§ **Problem to solve**
In the material below, write out each line word for word and omit the pictures.

§ **The data**
# # #
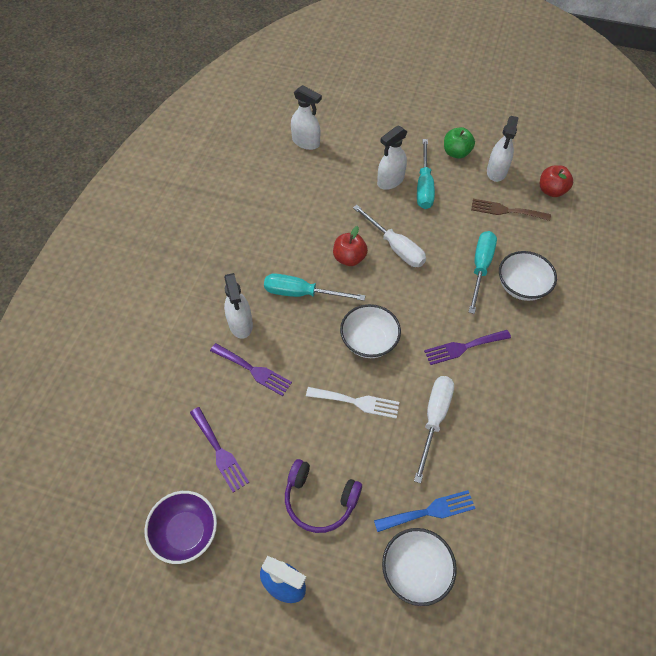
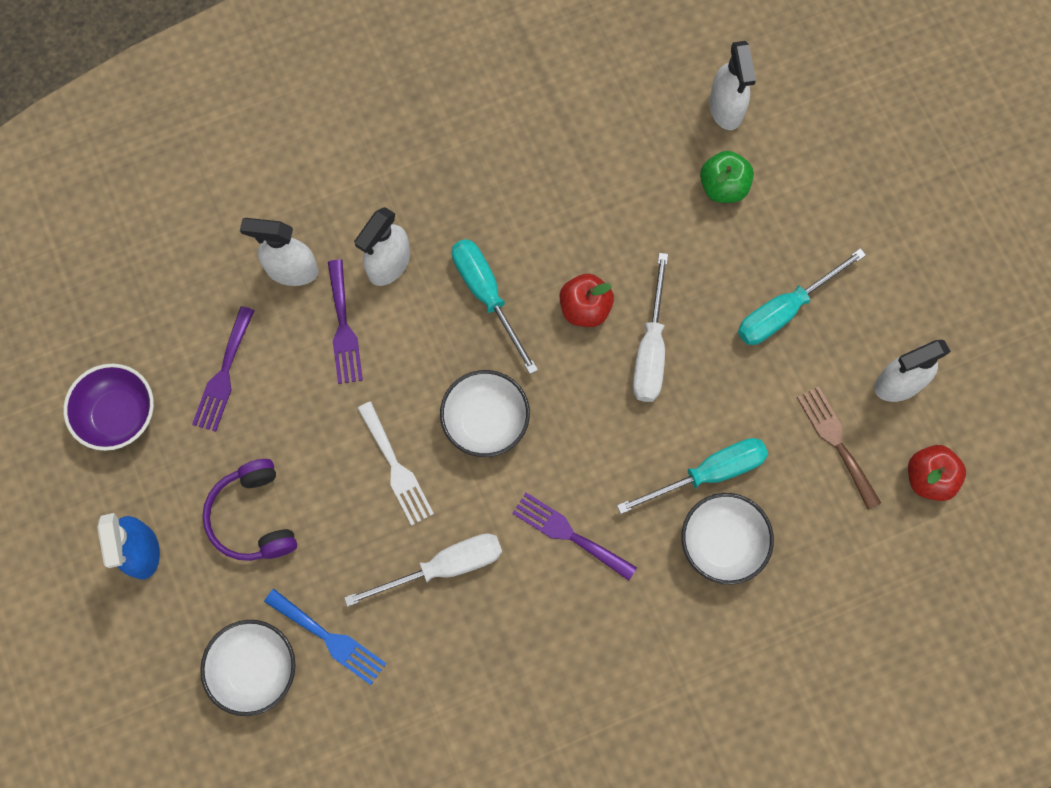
camera: 50 degrees right, 15 degrees up
(390, 181) = (755, 262): white spray bottle -> white spray bottle (291, 270)
(456, 153) = (885, 308): green apple -> green apple (723, 187)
# # #
§ **Completed task**
camera: 50 degrees right, 15 degrees up
(390, 181) = (755, 262): white spray bottle -> white spray bottle (291, 270)
(456, 153) = (885, 308): green apple -> green apple (723, 187)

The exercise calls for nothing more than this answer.